[INSTRUCTION]
When a line below contains the word "headphones", copy that line.

[Object tally comparisons]
[Start of section]

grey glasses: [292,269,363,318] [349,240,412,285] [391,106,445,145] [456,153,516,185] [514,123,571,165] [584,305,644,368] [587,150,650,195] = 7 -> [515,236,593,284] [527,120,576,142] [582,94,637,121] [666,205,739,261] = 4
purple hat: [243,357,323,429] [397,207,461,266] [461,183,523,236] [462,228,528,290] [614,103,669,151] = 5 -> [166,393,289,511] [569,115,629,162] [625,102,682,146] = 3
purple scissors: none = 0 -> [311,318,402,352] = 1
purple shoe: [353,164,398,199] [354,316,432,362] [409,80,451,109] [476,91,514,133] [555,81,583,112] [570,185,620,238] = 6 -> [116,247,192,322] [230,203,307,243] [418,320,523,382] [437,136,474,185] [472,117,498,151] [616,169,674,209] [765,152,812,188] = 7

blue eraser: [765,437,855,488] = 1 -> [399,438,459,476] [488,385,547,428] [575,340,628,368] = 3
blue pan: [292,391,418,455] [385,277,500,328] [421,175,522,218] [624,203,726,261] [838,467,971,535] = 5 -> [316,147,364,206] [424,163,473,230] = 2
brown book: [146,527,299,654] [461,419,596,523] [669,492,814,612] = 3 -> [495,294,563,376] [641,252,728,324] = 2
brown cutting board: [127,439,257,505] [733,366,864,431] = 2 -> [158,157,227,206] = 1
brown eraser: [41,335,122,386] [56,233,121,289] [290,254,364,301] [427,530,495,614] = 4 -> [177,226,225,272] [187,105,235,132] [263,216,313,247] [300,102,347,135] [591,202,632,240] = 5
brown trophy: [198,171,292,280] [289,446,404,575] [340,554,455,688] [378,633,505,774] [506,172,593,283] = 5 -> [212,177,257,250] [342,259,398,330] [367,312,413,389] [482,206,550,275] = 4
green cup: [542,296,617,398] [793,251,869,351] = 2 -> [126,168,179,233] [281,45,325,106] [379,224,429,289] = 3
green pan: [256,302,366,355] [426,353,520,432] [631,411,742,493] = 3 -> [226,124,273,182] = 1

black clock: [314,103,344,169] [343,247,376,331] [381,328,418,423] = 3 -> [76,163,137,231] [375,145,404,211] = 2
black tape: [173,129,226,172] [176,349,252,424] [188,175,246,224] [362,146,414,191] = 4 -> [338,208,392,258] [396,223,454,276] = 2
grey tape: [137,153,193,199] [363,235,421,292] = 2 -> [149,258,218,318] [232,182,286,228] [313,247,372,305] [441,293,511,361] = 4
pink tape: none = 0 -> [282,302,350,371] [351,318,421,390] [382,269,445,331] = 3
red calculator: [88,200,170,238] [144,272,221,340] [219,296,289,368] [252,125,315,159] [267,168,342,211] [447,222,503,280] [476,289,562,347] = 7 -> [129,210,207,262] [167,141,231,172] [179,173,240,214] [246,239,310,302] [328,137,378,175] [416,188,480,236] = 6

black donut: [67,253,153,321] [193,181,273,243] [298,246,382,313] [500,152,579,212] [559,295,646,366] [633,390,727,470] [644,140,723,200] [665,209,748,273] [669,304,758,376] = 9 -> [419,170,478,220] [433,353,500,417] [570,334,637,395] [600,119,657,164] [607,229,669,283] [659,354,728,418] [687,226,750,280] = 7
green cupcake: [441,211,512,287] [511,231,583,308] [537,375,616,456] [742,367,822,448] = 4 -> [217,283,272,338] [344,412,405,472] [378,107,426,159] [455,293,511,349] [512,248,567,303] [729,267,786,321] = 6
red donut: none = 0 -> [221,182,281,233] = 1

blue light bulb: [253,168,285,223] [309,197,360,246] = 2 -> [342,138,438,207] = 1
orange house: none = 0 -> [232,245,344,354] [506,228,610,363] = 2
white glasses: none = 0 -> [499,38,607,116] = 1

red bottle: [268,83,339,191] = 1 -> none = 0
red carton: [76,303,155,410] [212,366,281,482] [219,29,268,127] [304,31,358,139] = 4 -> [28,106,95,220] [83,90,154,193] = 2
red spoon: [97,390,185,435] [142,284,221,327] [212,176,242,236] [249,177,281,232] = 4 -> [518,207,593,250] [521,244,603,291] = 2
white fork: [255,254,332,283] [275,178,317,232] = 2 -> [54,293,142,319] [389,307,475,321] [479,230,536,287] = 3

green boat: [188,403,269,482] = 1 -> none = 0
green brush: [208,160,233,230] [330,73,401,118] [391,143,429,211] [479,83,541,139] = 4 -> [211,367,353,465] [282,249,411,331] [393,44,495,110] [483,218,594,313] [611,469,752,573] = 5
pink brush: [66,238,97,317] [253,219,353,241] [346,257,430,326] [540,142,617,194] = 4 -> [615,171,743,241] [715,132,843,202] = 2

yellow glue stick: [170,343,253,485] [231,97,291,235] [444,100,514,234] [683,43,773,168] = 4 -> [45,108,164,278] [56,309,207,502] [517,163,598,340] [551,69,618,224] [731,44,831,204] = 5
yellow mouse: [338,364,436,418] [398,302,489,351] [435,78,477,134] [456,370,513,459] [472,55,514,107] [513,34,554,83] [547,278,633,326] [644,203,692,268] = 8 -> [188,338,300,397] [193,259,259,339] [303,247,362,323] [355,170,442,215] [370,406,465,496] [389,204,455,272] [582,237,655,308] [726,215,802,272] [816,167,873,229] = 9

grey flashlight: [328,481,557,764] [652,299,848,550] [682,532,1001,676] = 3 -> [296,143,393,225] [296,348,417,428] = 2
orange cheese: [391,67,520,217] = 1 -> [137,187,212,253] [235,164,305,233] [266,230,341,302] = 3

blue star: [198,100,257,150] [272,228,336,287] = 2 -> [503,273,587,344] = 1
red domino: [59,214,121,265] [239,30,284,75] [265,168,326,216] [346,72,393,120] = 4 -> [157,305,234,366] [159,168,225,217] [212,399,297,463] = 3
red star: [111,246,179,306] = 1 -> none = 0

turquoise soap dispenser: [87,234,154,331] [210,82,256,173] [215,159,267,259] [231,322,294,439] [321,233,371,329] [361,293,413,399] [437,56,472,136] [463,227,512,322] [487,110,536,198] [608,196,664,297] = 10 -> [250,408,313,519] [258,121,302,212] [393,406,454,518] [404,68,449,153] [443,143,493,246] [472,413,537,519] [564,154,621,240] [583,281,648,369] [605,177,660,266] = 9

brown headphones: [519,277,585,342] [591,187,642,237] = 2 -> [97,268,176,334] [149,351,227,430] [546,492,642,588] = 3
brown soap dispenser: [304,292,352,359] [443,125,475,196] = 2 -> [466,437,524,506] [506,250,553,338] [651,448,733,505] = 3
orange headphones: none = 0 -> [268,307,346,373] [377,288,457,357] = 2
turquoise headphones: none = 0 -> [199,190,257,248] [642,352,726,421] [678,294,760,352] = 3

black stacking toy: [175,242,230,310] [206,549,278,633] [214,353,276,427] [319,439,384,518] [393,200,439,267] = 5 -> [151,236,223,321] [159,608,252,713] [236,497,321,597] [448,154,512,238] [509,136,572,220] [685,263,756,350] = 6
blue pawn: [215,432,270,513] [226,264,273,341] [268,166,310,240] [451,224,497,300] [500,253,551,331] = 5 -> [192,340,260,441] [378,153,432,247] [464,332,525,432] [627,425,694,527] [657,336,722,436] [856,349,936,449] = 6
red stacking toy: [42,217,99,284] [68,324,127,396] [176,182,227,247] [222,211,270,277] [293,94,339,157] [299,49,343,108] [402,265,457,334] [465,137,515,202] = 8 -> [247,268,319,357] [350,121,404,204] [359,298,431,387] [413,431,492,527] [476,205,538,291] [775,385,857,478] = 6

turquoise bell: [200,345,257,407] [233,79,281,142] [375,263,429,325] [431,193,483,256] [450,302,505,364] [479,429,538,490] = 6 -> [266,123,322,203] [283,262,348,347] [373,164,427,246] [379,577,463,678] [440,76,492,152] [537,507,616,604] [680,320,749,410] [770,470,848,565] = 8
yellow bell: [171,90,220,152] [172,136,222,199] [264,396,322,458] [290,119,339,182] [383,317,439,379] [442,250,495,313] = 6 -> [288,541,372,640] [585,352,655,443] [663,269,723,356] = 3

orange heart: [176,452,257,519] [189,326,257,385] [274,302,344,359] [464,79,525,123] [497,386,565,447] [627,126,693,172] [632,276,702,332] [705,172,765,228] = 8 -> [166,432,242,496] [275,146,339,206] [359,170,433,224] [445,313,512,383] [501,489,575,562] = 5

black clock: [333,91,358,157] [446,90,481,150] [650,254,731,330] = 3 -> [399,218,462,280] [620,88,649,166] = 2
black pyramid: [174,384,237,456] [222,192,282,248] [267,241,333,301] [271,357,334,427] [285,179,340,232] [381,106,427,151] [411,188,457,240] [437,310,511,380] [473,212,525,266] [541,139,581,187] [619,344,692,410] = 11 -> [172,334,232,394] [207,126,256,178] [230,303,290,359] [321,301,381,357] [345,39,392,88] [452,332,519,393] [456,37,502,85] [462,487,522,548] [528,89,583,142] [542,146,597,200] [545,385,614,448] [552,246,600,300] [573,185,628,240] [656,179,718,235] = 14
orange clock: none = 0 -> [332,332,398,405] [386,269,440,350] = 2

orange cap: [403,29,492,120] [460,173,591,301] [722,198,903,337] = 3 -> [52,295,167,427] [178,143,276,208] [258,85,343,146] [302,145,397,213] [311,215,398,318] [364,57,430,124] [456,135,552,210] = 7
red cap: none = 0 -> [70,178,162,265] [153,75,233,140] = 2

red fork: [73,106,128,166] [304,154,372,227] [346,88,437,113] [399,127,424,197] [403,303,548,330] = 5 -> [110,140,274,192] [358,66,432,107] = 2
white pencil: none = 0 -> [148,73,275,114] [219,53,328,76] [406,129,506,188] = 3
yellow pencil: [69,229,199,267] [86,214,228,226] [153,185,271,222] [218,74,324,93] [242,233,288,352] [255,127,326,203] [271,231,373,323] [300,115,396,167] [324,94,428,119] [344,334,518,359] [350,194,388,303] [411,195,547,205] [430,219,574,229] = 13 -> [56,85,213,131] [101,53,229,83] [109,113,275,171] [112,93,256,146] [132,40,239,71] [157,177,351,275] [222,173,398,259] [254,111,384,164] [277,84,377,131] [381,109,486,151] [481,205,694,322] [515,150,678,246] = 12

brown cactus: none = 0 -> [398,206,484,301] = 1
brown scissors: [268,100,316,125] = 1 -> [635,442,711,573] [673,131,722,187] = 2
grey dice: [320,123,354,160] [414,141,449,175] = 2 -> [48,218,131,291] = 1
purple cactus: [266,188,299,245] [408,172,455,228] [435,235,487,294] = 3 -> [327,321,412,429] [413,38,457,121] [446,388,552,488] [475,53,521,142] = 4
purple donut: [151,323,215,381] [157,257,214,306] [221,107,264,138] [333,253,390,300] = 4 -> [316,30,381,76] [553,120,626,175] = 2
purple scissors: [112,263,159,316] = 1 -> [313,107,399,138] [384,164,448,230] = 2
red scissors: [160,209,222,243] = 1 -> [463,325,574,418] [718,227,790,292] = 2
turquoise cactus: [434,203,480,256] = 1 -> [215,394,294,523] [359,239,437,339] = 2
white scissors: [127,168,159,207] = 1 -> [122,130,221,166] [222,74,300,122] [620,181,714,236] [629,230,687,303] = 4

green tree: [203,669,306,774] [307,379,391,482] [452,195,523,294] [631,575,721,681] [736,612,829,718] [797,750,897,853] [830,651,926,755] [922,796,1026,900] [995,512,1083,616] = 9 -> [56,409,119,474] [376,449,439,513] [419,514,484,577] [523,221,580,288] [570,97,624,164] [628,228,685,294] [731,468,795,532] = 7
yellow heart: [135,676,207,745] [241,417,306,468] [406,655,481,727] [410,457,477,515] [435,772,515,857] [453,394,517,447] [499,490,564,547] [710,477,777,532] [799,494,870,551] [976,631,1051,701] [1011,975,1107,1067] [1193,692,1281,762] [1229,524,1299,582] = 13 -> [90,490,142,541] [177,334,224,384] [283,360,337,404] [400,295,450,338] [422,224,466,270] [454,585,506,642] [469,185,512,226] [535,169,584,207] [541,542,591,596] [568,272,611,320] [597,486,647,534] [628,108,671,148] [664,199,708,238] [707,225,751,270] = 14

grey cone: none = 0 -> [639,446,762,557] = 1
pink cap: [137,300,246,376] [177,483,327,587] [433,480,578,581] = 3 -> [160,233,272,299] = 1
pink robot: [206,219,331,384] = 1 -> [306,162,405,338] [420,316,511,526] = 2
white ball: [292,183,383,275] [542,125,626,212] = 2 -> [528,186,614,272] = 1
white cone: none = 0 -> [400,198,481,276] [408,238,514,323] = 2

[End of section]

[YOUR SOLUTION]
brown headphones: [519,277,585,342] [591,187,642,237] = 2 -> [97,268,176,334] [149,351,227,430] [546,492,642,588] = 3
orange headphones: none = 0 -> [268,307,346,373] [377,288,457,357] = 2
turquoise headphones: none = 0 -> [199,190,257,248] [642,352,726,421] [678,294,760,352] = 3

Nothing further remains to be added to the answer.